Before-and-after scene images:
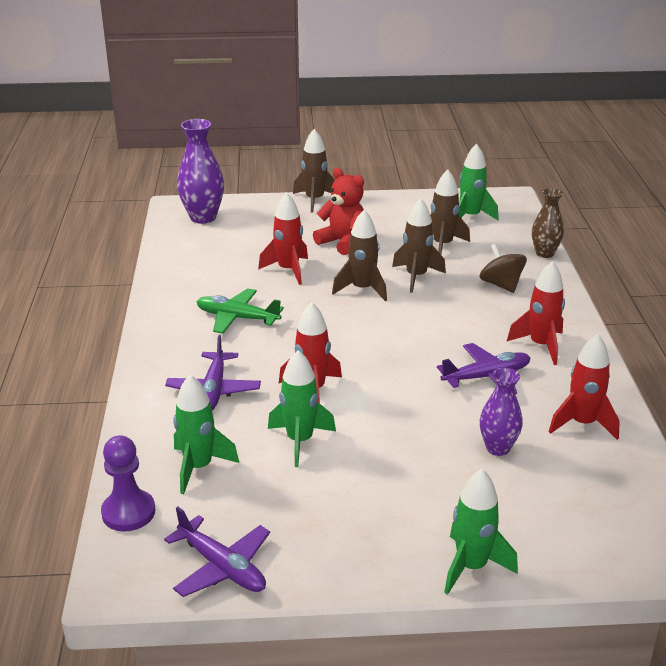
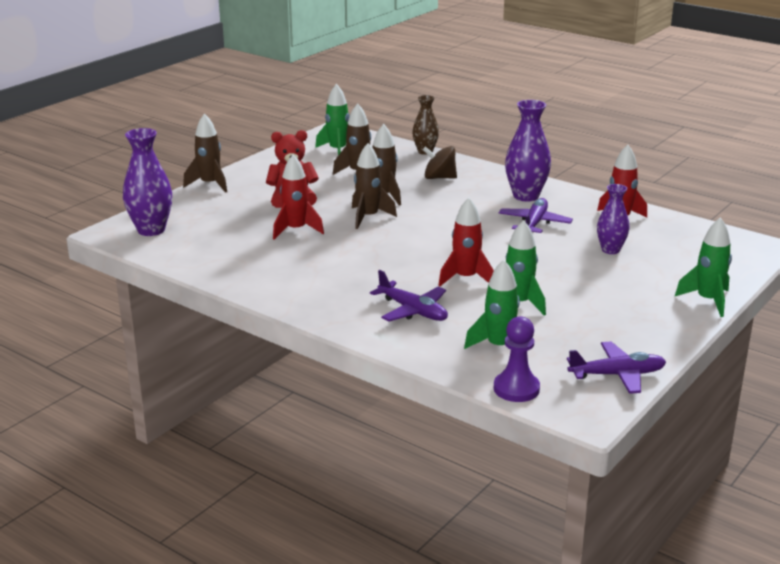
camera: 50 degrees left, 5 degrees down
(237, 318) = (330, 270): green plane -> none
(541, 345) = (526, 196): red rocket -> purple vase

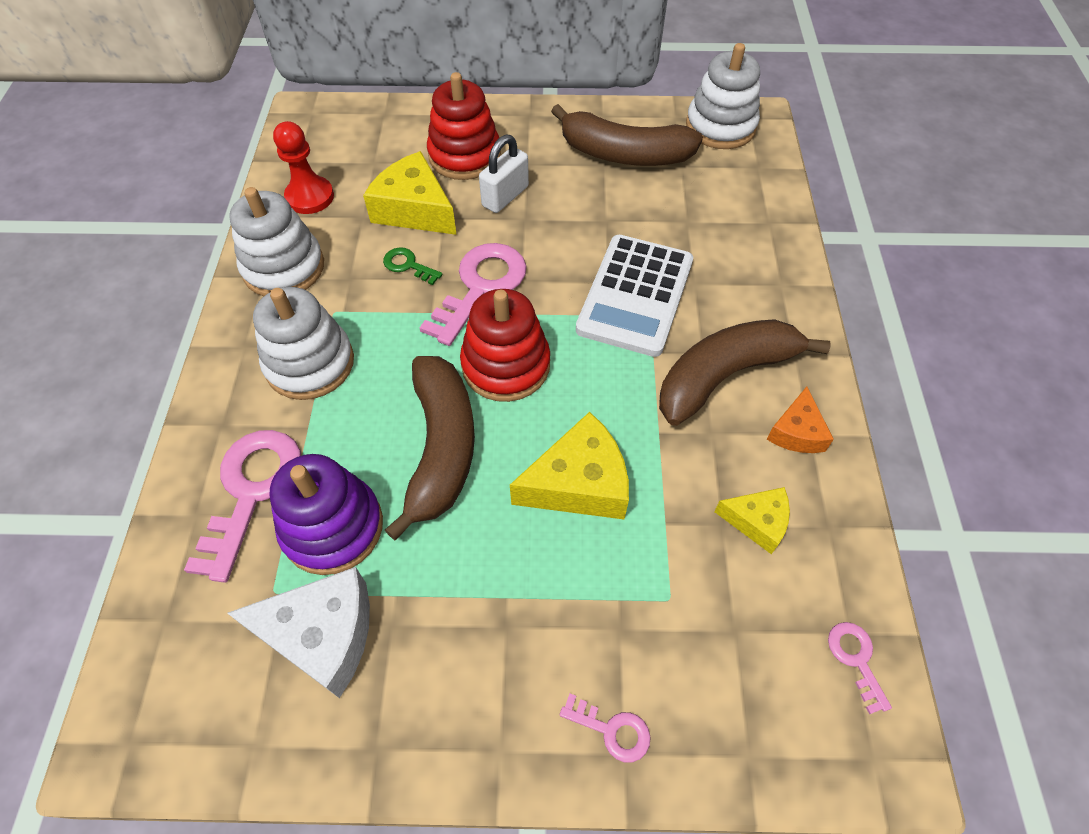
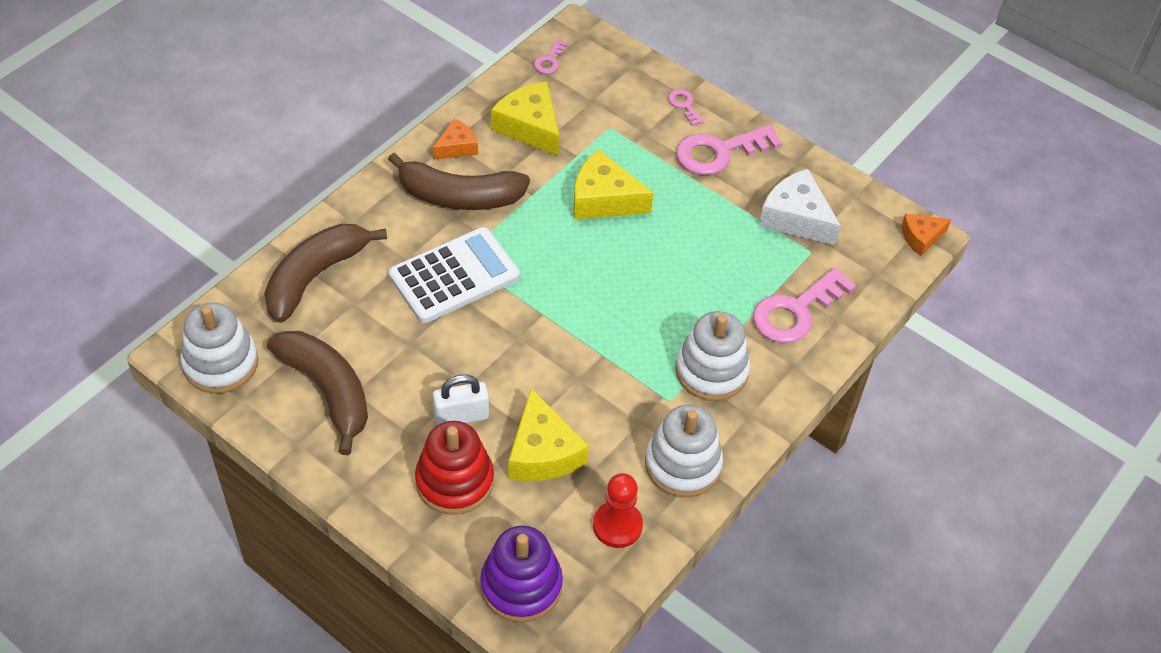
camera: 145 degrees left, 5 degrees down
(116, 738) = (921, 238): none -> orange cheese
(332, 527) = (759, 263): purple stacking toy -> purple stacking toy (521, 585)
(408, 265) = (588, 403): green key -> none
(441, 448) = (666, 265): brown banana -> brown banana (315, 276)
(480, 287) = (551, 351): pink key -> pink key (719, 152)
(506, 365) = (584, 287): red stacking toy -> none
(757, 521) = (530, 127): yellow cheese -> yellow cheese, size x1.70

» Your task
The answer consists of the lines above that include the word "degrees", each copied exactly.

» Completed task
camera: 50 degrees left, 5 degrees down
camera: 145 degrees left, 5 degrees down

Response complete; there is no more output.